Exercise description → From the line with "D1: diode 1N4148" through the line with "SW3: button (GND, W3) -> switch (GND, W3)", inclusive, return each line of the data below exactly and leave the rest out.

Revision tracking records →
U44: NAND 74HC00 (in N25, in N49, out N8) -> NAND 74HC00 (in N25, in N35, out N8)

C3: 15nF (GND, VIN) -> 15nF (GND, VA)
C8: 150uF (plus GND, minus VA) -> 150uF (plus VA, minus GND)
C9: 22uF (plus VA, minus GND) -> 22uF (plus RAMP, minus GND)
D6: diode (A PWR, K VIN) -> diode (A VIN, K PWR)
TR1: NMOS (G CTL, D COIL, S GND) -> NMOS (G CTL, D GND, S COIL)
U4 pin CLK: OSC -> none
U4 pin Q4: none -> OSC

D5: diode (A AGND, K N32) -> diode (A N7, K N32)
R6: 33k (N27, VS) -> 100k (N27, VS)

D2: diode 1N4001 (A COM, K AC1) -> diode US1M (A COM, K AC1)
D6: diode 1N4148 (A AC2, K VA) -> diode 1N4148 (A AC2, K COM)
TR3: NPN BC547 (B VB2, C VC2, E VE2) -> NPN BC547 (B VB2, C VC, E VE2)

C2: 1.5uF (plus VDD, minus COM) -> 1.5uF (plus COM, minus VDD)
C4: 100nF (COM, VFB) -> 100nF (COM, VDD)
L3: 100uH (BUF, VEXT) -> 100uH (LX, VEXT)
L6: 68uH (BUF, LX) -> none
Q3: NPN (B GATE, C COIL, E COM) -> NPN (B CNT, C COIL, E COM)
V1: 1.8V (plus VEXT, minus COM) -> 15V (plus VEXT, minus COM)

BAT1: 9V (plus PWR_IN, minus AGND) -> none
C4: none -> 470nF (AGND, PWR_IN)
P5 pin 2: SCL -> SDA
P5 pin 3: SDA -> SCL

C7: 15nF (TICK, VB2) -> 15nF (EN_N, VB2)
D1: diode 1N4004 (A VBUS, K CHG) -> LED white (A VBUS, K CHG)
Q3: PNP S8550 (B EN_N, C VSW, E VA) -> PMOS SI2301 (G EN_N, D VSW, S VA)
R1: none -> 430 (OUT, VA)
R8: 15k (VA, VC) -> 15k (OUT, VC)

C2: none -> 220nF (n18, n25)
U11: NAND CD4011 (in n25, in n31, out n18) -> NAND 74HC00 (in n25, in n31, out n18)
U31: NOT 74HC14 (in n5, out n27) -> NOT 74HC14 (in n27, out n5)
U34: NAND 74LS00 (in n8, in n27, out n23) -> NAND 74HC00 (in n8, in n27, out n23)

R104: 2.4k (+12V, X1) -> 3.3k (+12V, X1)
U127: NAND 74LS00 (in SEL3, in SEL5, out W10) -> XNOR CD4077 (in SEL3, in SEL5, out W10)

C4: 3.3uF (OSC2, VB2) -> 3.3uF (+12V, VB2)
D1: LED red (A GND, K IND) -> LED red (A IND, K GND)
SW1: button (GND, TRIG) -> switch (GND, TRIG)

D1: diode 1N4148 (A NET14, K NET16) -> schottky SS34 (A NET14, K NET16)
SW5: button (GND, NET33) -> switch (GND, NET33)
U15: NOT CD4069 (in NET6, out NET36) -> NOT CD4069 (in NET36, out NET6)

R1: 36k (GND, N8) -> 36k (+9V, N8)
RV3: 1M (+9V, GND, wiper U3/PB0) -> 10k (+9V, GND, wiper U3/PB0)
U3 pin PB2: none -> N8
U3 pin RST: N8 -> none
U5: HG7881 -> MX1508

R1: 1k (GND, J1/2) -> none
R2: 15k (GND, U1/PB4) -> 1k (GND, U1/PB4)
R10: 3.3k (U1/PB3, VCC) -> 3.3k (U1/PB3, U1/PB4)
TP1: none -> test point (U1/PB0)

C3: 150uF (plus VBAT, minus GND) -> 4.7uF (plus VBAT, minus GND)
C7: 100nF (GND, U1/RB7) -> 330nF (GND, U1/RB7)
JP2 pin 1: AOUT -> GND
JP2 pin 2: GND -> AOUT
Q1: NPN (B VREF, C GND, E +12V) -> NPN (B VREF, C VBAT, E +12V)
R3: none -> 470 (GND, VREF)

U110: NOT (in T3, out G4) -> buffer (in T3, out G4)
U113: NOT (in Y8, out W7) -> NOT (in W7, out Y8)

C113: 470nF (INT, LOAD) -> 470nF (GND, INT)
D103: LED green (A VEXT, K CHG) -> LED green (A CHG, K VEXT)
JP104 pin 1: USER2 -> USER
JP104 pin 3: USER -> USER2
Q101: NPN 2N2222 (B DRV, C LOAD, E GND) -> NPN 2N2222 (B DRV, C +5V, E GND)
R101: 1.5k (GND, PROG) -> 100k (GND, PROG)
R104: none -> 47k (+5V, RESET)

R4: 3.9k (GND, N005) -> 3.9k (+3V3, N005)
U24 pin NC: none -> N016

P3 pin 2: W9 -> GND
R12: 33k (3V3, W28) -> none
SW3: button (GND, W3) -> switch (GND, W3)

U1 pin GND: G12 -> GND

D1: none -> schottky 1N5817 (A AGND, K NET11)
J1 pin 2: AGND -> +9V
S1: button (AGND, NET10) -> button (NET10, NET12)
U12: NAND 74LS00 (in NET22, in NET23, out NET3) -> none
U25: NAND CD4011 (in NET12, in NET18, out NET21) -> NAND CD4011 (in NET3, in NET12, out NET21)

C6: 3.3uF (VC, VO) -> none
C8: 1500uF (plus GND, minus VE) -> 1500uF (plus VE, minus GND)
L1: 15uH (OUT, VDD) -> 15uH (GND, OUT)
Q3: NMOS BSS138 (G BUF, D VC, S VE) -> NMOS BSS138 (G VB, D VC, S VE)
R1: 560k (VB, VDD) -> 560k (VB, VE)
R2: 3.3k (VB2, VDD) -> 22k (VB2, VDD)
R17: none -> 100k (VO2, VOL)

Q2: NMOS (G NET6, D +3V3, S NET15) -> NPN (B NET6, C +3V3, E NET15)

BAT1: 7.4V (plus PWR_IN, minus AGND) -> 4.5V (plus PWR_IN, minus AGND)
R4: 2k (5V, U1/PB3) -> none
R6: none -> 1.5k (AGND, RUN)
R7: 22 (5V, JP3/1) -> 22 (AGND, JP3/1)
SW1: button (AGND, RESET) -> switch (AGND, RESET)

Your solution →
D1: diode 1N4148 (A NET14, K NET16) -> schottky SS34 (A NET14, K NET16)
SW5: button (GND, NET33) -> switch (GND, NET33)
U15: NOT CD4069 (in NET6, out NET36) -> NOT CD4069 (in NET36, out NET6)

R1: 36k (GND, N8) -> 36k (+9V, N8)
RV3: 1M (+9V, GND, wiper U3/PB0) -> 10k (+9V, GND, wiper U3/PB0)
U3 pin PB2: none -> N8
U3 pin RST: N8 -> none
U5: HG7881 -> MX1508

R1: 1k (GND, J1/2) -> none
R2: 15k (GND, U1/PB4) -> 1k (GND, U1/PB4)
R10: 3.3k (U1/PB3, VCC) -> 3.3k (U1/PB3, U1/PB4)
TP1: none -> test point (U1/PB0)

C3: 150uF (plus VBAT, minus GND) -> 4.7uF (plus VBAT, minus GND)
C7: 100nF (GND, U1/RB7) -> 330nF (GND, U1/RB7)
JP2 pin 1: AOUT -> GND
JP2 pin 2: GND -> AOUT
Q1: NPN (B VREF, C GND, E +12V) -> NPN (B VREF, C VBAT, E +12V)
R3: none -> 470 (GND, VREF)

U110: NOT (in T3, out G4) -> buffer (in T3, out G4)
U113: NOT (in Y8, out W7) -> NOT (in W7, out Y8)

C113: 470nF (INT, LOAD) -> 470nF (GND, INT)
D103: LED green (A VEXT, K CHG) -> LED green (A CHG, K VEXT)
JP104 pin 1: USER2 -> USER
JP104 pin 3: USER -> USER2
Q101: NPN 2N2222 (B DRV, C LOAD, E GND) -> NPN 2N2222 (B DRV, C +5V, E GND)
R101: 1.5k (GND, PROG) -> 100k (GND, PROG)
R104: none -> 47k (+5V, RESET)

R4: 3.9k (GND, N005) -> 3.9k (+3V3, N005)
U24 pin NC: none -> N016

P3 pin 2: W9 -> GND
R12: 33k (3V3, W28) -> none
SW3: button (GND, W3) -> switch (GND, W3)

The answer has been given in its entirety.